# STATED EXERCISE
Copy the records starting at the line containing "blue square: moved 3 px right, 5 px down" and ending at the line containing "black line: moved 1 px right, 2 px down", changing "cyan" to "teal" and keeping everything else the same. Leave the pictures out.

# PROVIDED INFORMATION
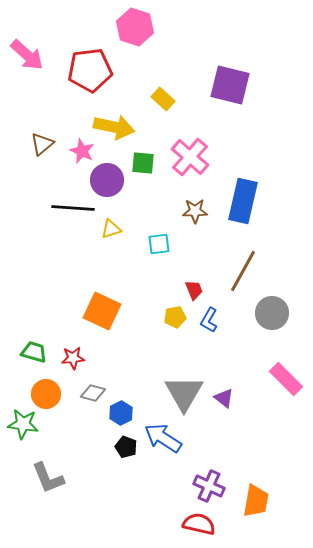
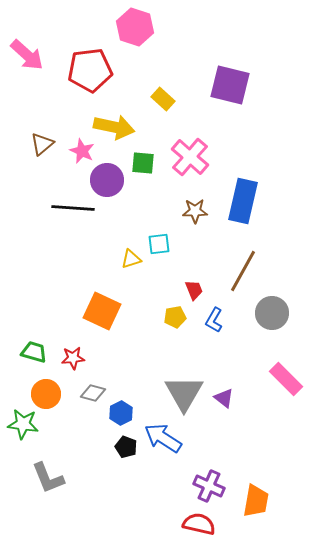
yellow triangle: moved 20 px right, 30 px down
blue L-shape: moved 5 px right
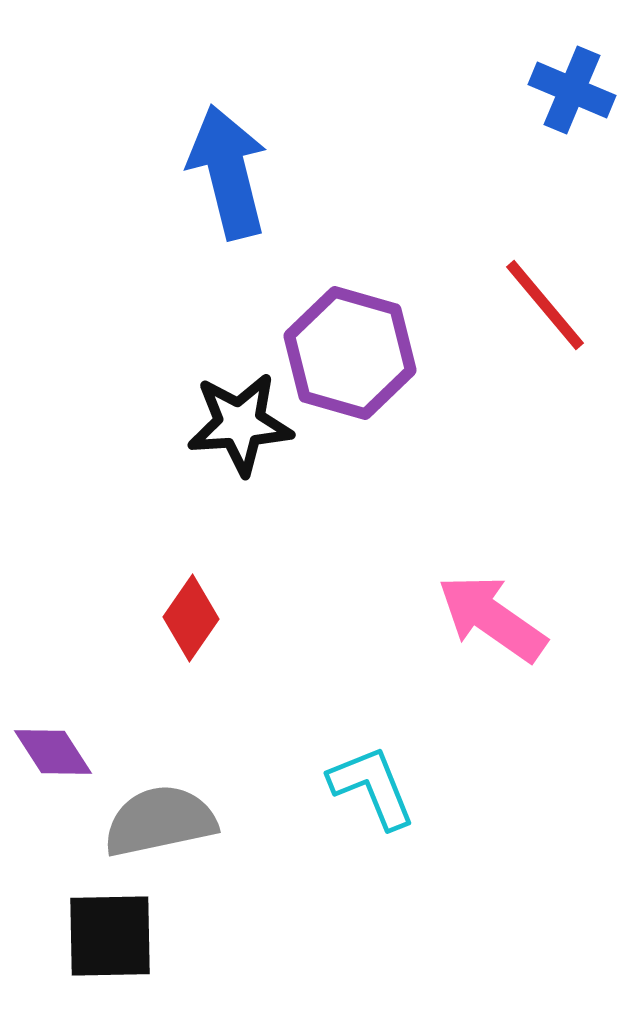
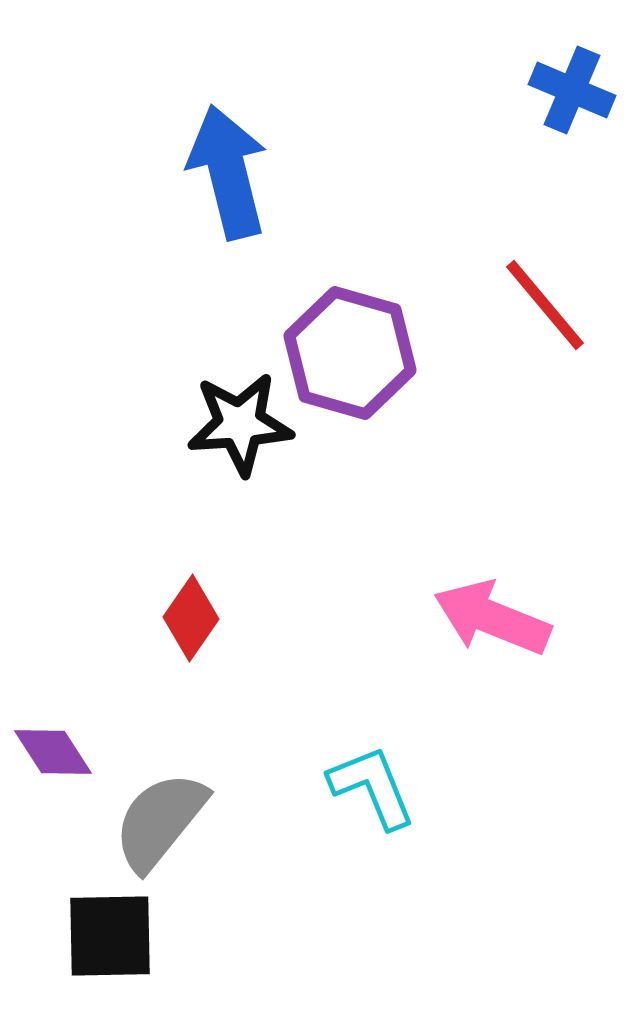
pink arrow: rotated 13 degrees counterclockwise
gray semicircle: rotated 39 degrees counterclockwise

...

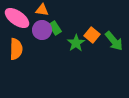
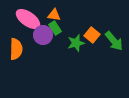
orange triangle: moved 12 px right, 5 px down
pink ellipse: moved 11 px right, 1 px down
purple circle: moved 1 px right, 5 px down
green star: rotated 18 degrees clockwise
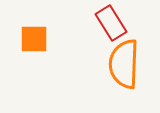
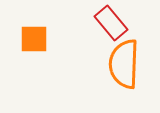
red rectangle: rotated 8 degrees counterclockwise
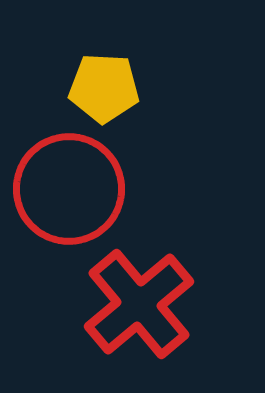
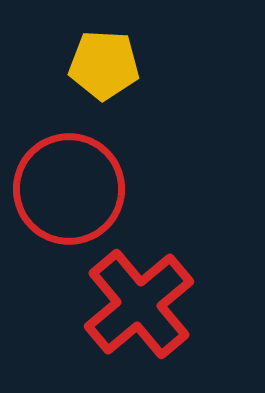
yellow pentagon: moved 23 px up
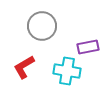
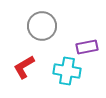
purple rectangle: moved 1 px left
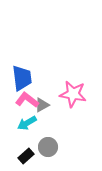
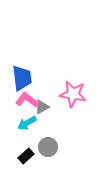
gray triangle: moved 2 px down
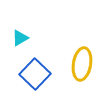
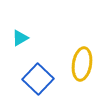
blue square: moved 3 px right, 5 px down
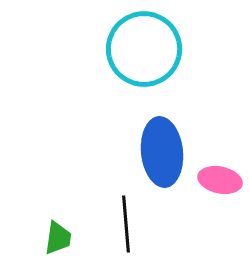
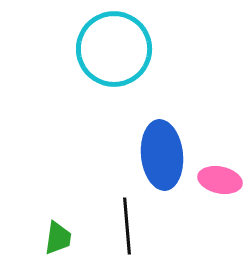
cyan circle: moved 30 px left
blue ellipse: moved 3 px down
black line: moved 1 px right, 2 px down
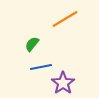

# EXERCISE SOLUTION
blue square: moved 3 px right, 5 px down
teal circle: moved 30 px left
blue ellipse: moved 3 px down
black line: moved 1 px right, 2 px down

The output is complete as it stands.